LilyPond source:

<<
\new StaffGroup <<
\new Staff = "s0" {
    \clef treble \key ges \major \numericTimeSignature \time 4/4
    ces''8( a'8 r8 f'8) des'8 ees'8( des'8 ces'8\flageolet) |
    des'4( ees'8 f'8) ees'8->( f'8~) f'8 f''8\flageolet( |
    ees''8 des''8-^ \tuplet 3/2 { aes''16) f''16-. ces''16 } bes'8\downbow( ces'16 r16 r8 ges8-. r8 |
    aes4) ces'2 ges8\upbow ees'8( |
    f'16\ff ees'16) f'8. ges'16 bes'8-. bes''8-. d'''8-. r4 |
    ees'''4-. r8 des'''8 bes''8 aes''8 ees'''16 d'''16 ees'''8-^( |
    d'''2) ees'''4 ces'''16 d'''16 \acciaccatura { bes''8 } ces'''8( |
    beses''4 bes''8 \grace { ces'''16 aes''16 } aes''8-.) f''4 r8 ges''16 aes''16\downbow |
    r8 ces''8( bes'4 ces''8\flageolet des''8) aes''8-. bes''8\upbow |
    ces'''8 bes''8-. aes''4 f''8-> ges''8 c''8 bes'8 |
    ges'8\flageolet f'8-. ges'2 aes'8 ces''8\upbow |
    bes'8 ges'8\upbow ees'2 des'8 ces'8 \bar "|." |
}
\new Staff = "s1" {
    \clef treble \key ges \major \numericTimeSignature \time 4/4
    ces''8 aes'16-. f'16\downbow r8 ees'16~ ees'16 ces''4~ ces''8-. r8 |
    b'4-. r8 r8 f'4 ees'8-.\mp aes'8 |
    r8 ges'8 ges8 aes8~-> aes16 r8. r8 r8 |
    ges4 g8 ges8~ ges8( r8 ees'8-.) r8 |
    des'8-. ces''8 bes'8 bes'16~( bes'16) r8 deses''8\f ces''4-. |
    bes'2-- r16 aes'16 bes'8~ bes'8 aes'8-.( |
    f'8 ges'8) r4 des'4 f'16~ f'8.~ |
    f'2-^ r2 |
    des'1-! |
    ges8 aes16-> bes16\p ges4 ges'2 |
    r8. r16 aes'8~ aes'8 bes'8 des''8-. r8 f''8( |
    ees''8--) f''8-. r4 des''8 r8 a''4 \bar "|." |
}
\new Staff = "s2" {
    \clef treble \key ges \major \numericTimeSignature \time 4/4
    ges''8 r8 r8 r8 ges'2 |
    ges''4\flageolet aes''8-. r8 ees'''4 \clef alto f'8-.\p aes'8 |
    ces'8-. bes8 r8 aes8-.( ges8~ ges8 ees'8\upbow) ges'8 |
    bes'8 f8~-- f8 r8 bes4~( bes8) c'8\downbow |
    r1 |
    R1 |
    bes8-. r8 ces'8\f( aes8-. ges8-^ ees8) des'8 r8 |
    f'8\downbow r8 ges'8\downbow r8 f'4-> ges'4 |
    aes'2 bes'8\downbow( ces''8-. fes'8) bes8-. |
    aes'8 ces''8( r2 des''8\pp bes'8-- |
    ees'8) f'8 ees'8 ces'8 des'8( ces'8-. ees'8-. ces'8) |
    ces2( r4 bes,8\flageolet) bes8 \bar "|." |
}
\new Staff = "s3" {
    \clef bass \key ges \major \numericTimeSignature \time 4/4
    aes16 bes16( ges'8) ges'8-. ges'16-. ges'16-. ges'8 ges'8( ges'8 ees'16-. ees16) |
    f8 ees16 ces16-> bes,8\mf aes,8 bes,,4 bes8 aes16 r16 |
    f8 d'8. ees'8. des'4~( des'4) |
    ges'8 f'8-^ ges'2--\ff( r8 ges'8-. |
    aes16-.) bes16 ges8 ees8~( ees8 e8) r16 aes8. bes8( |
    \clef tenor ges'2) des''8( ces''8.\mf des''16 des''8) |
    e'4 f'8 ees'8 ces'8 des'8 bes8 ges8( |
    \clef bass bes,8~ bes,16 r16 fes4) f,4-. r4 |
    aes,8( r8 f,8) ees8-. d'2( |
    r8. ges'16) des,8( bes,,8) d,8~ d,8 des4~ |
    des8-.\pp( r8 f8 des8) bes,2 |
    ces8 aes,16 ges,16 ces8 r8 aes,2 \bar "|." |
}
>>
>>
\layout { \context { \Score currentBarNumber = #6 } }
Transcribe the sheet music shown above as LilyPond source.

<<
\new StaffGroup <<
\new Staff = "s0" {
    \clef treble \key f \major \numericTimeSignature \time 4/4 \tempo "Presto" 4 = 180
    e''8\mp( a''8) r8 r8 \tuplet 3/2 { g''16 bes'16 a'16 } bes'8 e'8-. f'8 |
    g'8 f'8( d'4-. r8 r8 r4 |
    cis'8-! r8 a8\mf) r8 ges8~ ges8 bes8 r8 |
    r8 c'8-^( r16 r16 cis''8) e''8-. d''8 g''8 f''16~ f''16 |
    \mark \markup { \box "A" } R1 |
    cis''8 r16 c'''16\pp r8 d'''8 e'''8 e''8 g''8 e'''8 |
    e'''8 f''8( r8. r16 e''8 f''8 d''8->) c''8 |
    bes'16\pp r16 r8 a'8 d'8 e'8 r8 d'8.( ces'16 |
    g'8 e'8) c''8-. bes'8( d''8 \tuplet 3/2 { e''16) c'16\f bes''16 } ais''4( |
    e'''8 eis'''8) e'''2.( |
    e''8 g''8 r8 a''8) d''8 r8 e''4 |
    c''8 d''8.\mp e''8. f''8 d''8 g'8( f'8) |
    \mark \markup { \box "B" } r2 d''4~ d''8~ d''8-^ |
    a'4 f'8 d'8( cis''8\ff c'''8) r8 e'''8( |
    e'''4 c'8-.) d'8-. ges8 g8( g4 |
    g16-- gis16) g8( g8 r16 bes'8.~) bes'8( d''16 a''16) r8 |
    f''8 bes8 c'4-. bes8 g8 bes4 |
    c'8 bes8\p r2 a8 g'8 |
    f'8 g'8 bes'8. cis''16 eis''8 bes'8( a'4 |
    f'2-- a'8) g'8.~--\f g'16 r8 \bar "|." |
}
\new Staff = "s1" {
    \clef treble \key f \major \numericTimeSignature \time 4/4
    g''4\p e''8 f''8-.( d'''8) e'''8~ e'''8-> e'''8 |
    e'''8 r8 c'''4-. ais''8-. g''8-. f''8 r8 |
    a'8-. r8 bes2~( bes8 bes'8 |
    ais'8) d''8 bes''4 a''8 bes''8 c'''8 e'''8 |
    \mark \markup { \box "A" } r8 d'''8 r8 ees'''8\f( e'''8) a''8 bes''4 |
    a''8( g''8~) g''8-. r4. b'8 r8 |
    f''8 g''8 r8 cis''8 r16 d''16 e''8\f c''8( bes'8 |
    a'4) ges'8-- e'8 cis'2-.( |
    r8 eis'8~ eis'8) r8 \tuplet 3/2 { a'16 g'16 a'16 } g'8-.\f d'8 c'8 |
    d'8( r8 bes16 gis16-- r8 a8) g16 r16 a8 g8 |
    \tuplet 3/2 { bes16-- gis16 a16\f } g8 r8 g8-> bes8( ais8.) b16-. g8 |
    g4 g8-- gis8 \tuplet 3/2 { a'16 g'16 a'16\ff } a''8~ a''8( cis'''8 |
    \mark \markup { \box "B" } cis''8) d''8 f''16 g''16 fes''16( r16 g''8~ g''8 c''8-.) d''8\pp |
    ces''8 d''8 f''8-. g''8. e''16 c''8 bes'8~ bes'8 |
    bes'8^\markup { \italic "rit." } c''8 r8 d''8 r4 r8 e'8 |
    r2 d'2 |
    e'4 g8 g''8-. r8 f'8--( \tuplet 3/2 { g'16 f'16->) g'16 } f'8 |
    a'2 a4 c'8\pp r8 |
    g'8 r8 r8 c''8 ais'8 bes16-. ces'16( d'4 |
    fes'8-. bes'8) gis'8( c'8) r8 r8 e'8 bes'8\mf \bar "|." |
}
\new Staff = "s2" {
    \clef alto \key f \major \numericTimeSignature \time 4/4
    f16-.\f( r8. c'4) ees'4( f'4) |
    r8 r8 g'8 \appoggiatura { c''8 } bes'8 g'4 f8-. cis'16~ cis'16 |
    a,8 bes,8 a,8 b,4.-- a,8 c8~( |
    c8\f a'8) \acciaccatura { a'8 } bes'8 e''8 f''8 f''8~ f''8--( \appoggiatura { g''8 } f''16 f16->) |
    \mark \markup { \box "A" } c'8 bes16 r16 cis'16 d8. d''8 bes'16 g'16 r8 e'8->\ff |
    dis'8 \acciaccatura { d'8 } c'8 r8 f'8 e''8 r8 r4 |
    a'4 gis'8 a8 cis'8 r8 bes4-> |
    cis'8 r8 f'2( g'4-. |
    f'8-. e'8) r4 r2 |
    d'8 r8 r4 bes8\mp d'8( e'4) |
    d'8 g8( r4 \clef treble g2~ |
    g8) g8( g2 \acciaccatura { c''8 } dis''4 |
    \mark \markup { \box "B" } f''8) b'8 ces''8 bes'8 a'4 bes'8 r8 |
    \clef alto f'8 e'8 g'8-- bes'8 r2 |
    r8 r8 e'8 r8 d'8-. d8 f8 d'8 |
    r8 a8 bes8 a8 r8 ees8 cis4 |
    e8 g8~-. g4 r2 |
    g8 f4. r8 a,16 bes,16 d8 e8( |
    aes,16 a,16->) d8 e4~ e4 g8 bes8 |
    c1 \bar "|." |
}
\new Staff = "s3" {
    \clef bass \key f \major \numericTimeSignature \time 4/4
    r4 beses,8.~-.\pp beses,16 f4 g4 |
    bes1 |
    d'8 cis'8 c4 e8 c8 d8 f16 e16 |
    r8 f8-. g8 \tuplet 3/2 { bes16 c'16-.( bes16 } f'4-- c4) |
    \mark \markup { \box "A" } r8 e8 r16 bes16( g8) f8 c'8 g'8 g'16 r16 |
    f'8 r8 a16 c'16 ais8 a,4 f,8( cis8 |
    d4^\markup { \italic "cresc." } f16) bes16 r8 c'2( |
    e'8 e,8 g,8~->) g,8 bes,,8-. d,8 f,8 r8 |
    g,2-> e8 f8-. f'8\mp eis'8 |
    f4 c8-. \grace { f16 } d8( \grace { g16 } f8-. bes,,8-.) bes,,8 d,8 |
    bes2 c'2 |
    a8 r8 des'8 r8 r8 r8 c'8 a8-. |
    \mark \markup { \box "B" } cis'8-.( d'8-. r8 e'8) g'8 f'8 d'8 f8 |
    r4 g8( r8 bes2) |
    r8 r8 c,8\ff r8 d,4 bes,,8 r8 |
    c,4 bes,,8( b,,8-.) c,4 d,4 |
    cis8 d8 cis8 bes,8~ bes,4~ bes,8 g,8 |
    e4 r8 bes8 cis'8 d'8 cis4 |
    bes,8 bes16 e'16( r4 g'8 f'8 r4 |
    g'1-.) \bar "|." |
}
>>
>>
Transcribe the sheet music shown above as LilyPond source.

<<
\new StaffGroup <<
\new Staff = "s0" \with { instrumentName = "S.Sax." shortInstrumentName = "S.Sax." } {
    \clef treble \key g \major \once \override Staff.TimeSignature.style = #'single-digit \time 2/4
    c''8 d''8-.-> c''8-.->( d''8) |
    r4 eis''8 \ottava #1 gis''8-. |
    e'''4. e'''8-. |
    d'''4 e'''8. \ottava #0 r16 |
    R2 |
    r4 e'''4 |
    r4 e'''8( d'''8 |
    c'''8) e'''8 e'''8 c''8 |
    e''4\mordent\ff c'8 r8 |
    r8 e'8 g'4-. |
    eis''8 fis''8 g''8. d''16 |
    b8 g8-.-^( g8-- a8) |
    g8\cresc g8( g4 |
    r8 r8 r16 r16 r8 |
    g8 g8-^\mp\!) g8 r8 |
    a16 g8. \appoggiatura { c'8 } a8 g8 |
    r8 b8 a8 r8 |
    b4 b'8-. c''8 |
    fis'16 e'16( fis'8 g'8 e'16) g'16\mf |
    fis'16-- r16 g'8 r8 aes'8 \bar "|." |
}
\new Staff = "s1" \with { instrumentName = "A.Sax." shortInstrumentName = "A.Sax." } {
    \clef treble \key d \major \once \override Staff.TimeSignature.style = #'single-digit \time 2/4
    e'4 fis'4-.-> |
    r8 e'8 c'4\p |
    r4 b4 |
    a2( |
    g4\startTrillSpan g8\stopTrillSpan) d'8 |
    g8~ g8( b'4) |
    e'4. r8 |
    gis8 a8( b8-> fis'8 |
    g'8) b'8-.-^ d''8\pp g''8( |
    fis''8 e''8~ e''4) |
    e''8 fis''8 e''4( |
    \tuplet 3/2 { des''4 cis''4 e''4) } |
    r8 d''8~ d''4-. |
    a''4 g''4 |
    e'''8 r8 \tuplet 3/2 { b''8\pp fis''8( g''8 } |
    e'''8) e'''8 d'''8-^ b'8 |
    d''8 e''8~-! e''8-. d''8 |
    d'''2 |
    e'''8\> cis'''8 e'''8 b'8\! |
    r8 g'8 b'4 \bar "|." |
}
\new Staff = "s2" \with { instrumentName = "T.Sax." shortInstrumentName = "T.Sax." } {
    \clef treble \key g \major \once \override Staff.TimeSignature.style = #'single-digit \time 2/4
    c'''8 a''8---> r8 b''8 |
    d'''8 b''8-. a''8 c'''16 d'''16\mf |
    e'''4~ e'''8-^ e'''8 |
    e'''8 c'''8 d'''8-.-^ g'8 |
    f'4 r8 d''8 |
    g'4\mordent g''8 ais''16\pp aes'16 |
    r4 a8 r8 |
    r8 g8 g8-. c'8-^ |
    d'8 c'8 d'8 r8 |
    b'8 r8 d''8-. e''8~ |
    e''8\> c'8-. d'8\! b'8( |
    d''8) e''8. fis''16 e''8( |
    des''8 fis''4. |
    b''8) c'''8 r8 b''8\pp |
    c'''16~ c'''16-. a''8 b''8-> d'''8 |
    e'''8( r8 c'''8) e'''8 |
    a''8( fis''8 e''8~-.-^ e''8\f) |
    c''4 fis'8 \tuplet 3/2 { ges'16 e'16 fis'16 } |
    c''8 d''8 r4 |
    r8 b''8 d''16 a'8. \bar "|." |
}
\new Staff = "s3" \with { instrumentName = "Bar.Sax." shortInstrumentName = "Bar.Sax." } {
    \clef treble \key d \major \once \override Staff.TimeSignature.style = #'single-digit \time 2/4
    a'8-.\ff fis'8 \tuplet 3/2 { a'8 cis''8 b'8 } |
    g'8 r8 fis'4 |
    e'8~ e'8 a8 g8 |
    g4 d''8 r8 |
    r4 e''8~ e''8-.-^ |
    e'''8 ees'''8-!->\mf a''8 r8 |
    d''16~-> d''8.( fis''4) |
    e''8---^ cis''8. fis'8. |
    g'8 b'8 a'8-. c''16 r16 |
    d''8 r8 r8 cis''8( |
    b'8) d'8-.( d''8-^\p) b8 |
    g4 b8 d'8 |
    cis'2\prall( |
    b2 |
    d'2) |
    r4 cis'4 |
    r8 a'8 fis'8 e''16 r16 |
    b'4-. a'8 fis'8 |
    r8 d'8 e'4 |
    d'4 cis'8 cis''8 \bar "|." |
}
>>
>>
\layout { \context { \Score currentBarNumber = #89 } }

*WHAT IS ASKED*:
Which lines in the entries above contain the string "upbow"? Show each of them in full, treating uppercase and lowercase as different.

*EXERCISE SOLUTION*:
    aes4) ces'2 ges8\upbow ees'8( |
    r8 ces''8( bes'4 ces''8\flageolet des''8) aes''8-. bes''8\upbow |
    ges'8\flageolet f'8-. ges'2 aes'8 ces''8\upbow |
    bes'8 ges'8\upbow ees'2 des'8 ces'8 \bar "|." |
    ces'8-. bes8 r8 aes8-.( ges8~ ges8 ees'8\upbow) ges'8 |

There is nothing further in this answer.